RECORDS FOR THE TASK:
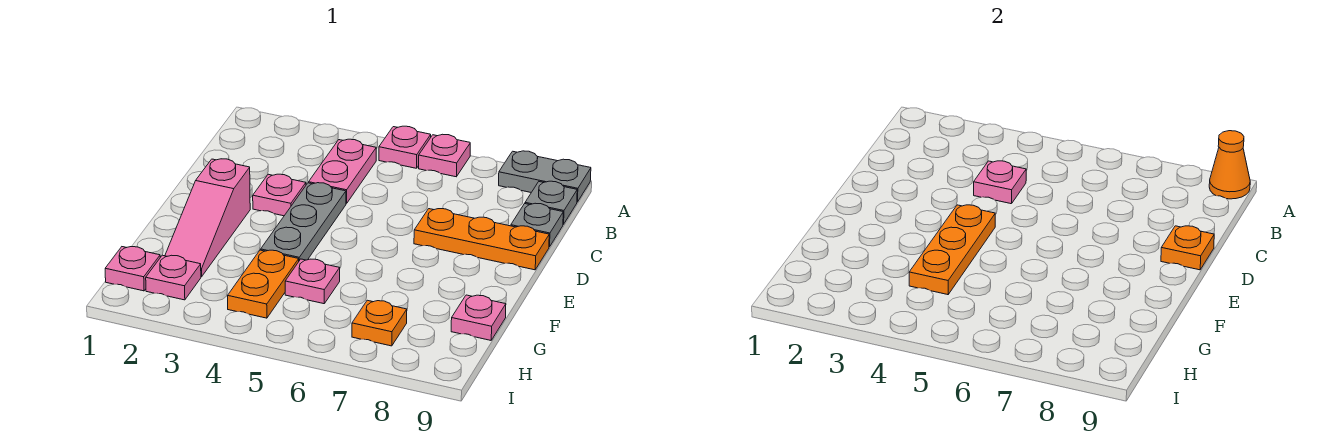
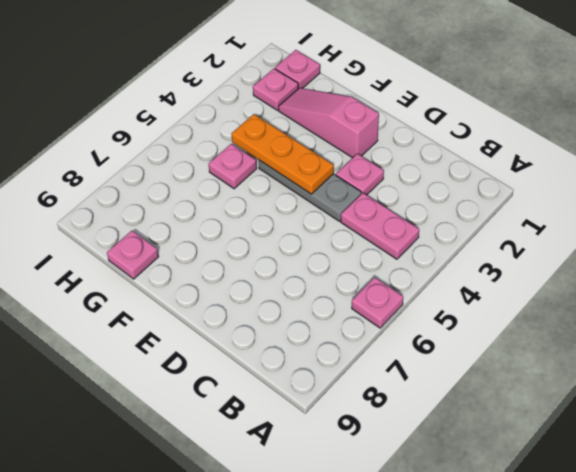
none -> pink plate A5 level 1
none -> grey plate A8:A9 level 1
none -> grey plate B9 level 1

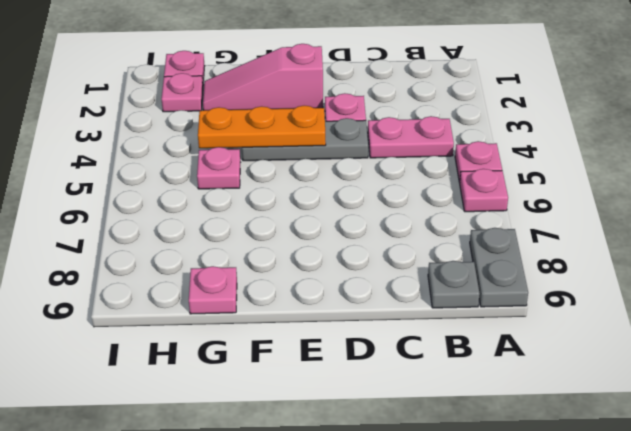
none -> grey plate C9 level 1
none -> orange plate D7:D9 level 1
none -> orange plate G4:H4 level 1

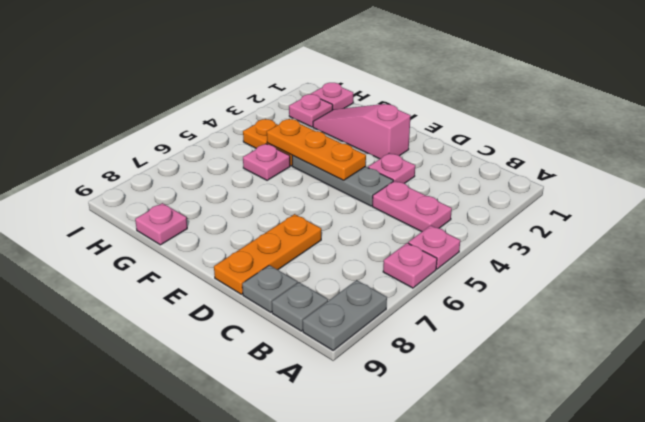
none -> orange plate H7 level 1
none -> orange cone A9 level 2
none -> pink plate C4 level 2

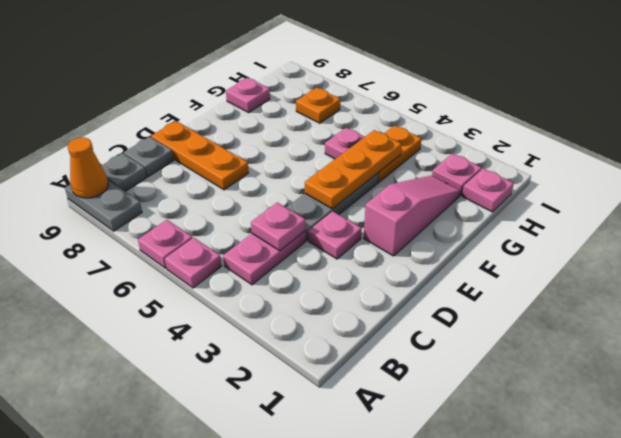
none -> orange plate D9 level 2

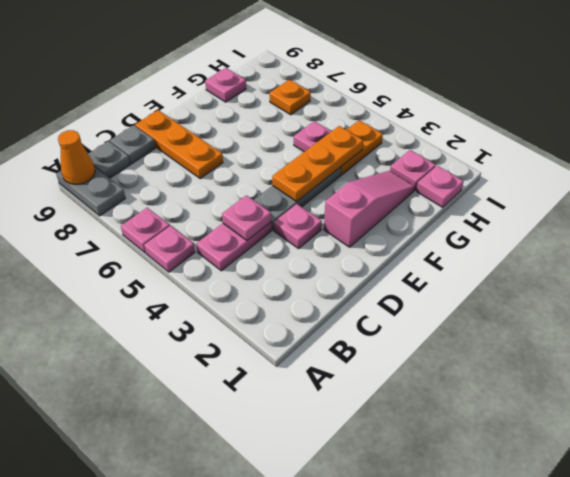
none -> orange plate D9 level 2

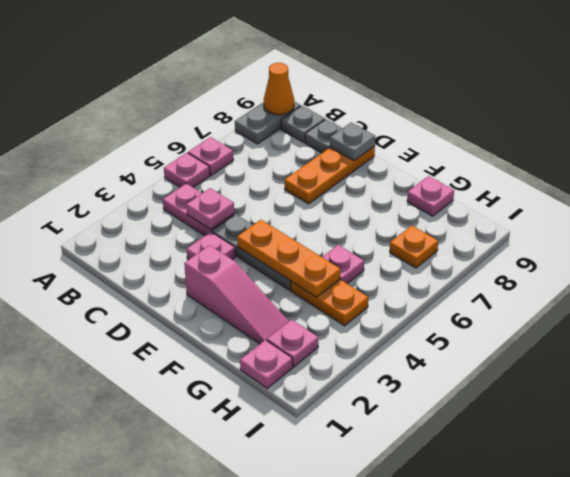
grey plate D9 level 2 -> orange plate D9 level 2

WHAT YOU ARE ASKED TO DO: What is needed is an exact restatement of every line from the one containing "none -> grey plate A8:A9 level 1" through the last line of the records, pictures left out.

REPLY:
none -> grey plate A8:A9 level 1
none -> grey plate B9 level 1

none -> grey plate C9 level 1
none -> orange plate D7:D9 level 1
none -> orange plate G4:H4 level 1

none -> orange plate H7 level 1
none -> orange cone A9 level 2
none -> pink plate C4 level 2

none -> orange plate D9 level 2

none -> orange plate D9 level 2

grey plate D9 level 2 -> orange plate D9 level 2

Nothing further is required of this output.